▶ _Your task_
Every line from the one containing "BT3: 4.5V (plus" to the one containing "U3 pin out: VP -> VO" in the records below, both included, must be set down exactly, and no other line.

▶ _Data to process_
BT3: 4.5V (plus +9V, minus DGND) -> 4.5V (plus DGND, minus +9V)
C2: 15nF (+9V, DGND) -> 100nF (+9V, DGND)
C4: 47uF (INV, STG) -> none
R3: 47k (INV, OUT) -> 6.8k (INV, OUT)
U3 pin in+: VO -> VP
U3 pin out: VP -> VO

* * *

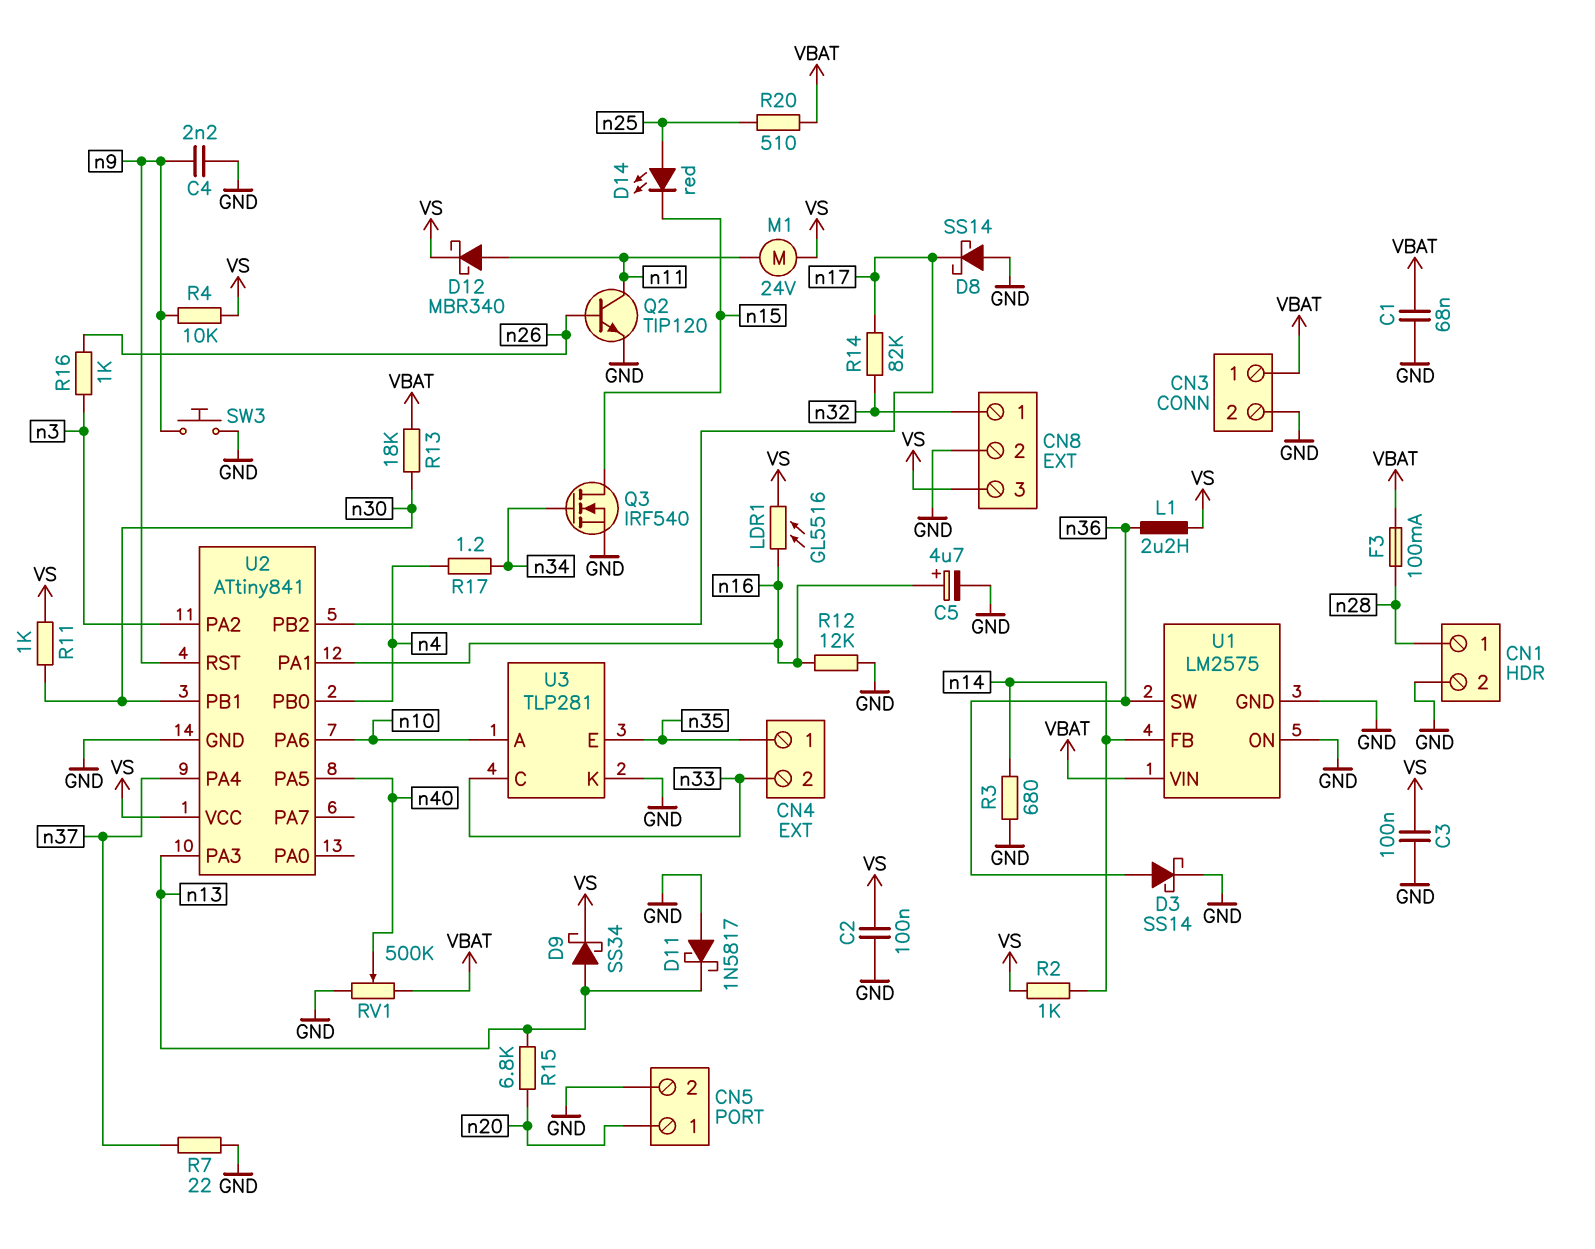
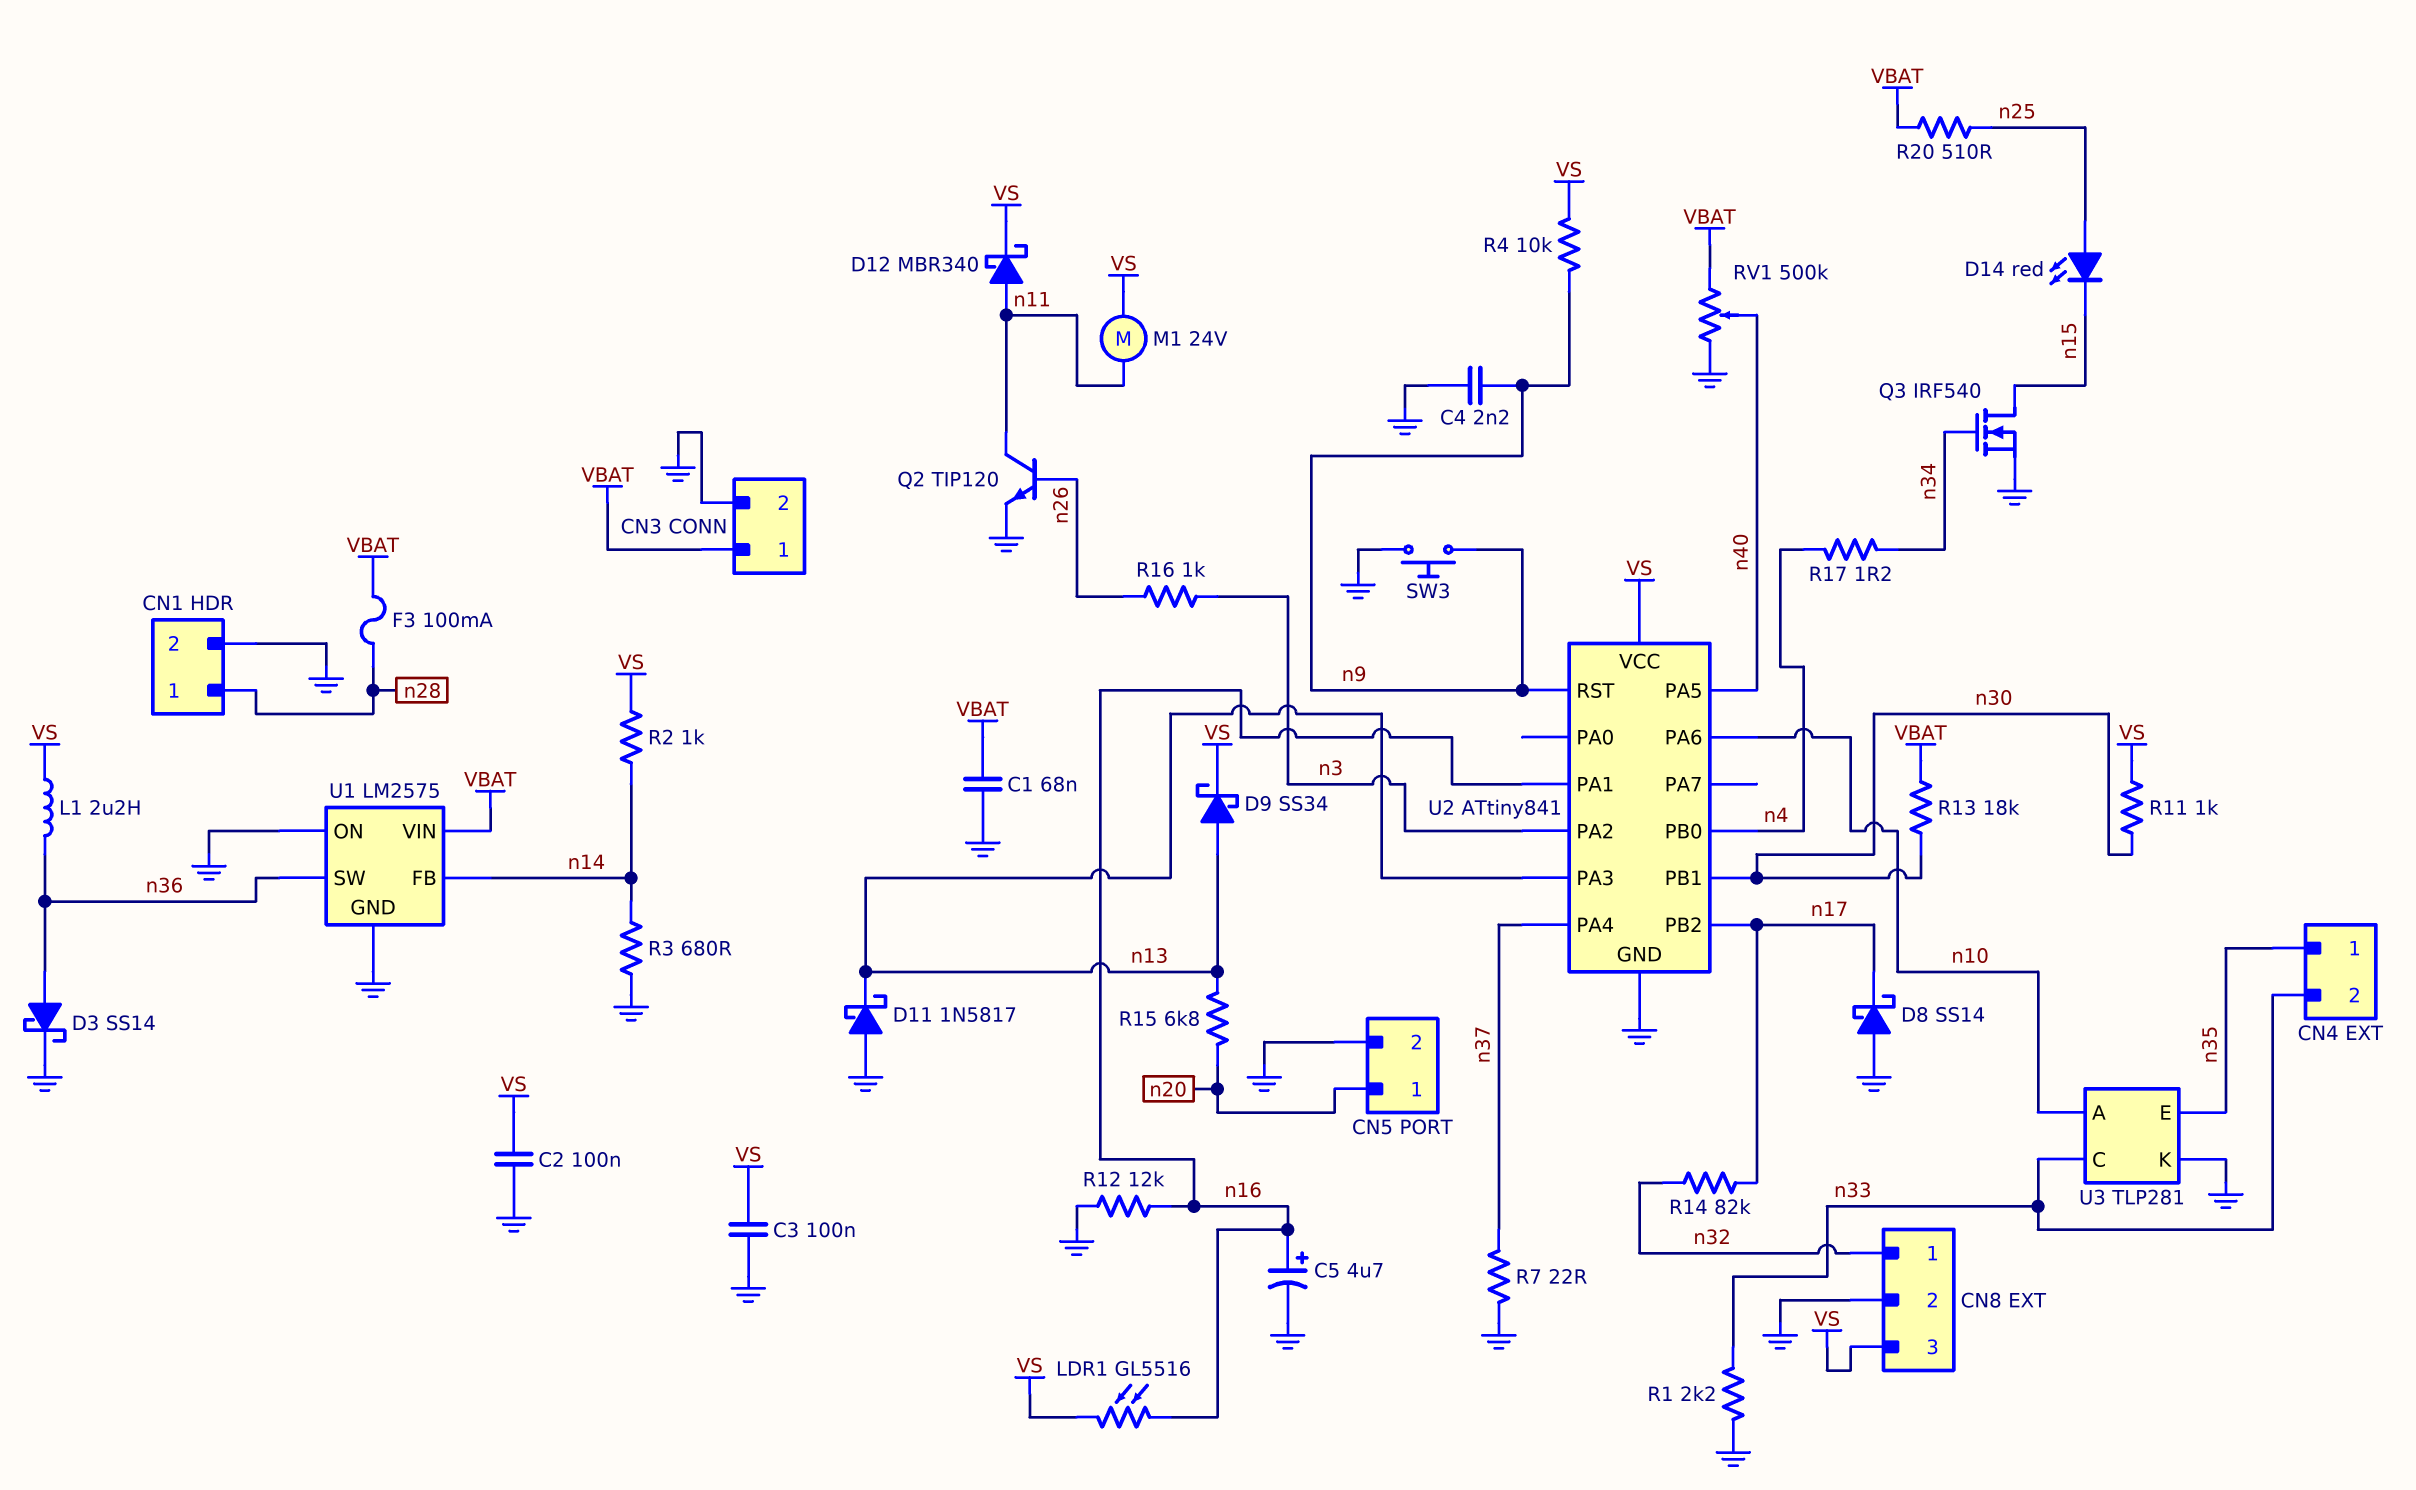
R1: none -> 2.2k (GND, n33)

▶ _Exercise answer_
BT3: 4.5V (plus +9V, minus DGND) -> 4.5V (plus DGND, minus +9V)
C2: 15nF (+9V, DGND) -> 100nF (+9V, DGND)
C4: 47uF (INV, STG) -> none
R3: 47k (INV, OUT) -> 6.8k (INV, OUT)
U3 pin in+: VO -> VP
U3 pin out: VP -> VO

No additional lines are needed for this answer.